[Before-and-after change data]
=== Section Start ===

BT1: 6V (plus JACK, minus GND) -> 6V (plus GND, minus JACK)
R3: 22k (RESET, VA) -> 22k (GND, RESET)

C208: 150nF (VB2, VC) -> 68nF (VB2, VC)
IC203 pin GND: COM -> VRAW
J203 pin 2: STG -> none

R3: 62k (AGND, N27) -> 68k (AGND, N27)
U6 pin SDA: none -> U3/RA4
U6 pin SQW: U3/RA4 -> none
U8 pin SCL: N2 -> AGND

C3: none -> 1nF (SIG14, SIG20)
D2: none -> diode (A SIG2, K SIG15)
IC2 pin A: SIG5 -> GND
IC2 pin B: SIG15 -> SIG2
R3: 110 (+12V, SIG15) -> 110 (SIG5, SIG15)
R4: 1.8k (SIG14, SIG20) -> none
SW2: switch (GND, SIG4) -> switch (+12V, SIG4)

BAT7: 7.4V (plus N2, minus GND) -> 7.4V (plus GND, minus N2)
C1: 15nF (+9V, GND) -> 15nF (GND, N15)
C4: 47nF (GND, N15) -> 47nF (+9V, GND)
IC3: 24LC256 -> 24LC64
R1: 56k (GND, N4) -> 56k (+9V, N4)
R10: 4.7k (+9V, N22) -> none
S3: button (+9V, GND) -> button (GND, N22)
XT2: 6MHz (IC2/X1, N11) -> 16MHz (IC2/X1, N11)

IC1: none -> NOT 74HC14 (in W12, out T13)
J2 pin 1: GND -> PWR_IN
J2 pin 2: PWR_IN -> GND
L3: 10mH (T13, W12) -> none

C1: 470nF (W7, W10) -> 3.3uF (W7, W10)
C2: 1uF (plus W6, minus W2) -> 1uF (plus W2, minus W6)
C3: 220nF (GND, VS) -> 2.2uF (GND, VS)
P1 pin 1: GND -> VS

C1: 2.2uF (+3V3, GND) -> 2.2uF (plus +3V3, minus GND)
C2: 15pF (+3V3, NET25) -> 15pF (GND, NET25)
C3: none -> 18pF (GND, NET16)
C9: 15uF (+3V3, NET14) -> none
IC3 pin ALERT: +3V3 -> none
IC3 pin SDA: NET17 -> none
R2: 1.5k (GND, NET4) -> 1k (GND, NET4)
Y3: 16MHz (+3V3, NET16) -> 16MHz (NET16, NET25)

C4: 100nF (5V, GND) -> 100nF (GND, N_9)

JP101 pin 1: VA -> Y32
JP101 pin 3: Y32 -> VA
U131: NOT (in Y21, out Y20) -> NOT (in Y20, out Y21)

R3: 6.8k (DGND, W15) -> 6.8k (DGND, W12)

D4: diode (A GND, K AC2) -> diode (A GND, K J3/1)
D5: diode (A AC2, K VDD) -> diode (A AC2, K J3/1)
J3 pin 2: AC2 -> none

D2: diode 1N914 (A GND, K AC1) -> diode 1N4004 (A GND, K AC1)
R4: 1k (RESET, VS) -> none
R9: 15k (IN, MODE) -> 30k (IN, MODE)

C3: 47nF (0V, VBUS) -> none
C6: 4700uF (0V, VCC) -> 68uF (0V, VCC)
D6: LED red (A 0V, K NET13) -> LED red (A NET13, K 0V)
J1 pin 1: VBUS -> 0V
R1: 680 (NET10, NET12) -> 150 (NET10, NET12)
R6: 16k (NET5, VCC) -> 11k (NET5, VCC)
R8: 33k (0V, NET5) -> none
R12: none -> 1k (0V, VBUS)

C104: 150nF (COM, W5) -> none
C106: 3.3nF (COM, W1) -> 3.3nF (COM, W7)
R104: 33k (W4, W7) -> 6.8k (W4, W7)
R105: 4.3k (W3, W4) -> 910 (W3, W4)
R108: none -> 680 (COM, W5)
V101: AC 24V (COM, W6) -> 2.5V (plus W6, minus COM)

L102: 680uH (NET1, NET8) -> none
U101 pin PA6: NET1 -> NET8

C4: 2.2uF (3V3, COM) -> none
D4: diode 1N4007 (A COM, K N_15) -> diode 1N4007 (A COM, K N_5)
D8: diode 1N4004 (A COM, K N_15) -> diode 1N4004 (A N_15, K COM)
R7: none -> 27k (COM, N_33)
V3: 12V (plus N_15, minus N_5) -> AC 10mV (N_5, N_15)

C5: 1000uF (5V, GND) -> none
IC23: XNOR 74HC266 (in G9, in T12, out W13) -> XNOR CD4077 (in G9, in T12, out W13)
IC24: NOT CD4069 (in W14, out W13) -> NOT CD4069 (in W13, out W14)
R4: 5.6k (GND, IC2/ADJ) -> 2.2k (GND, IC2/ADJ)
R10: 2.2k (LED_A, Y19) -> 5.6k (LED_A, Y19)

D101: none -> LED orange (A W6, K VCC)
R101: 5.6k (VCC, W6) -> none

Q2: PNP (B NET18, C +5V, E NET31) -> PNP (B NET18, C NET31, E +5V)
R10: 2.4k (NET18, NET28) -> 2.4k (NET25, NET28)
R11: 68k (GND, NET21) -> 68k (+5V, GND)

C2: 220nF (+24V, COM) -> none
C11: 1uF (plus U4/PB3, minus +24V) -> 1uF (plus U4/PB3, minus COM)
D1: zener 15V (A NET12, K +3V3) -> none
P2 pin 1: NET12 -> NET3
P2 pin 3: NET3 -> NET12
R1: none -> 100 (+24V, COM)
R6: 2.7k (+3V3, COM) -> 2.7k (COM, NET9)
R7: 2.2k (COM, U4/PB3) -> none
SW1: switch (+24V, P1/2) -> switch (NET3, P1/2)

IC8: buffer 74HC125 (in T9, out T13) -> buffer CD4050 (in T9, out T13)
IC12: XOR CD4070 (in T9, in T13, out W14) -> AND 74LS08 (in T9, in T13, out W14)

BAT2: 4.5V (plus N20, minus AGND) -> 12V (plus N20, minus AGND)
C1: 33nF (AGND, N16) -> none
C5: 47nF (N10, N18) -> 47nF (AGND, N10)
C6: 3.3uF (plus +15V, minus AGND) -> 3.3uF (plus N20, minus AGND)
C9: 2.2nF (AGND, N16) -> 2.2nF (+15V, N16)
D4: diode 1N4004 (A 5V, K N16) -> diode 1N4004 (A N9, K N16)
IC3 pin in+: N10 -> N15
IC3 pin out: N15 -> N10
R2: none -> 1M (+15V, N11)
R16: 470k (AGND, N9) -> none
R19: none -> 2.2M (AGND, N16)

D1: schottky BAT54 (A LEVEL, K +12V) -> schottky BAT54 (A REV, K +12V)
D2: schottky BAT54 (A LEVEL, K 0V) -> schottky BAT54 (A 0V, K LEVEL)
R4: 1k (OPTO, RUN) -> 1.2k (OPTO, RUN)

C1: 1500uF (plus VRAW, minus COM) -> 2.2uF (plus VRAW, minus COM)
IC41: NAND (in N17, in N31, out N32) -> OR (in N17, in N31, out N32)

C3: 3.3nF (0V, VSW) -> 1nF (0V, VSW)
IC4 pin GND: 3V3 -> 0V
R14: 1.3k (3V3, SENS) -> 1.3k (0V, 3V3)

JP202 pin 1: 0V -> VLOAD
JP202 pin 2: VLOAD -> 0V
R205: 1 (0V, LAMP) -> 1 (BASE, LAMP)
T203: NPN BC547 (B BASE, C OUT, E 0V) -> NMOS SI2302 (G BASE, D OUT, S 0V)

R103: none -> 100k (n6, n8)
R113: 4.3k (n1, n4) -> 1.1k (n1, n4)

=== Section End ===

*Problem details*: Among the lines above, which ones hold the string "minus"? Show them.

*Completed task*:
BT1: 6V (plus JACK, minus GND) -> 6V (plus GND, minus JACK)
BAT7: 7.4V (plus N2, minus GND) -> 7.4V (plus GND, minus N2)
C2: 1uF (plus W6, minus W2) -> 1uF (plus W2, minus W6)
C1: 2.2uF (+3V3, GND) -> 2.2uF (plus +3V3, minus GND)
V101: AC 24V (COM, W6) -> 2.5V (plus W6, minus COM)
V3: 12V (plus N_15, minus N_5) -> AC 10mV (N_5, N_15)
C11: 1uF (plus U4/PB3, minus +24V) -> 1uF (plus U4/PB3, minus COM)
BAT2: 4.5V (plus N20, minus AGND) -> 12V (plus N20, minus AGND)
C6: 3.3uF (plus +15V, minus AGND) -> 3.3uF (plus N20, minus AGND)
C1: 1500uF (plus VRAW, minus COM) -> 2.2uF (plus VRAW, minus COM)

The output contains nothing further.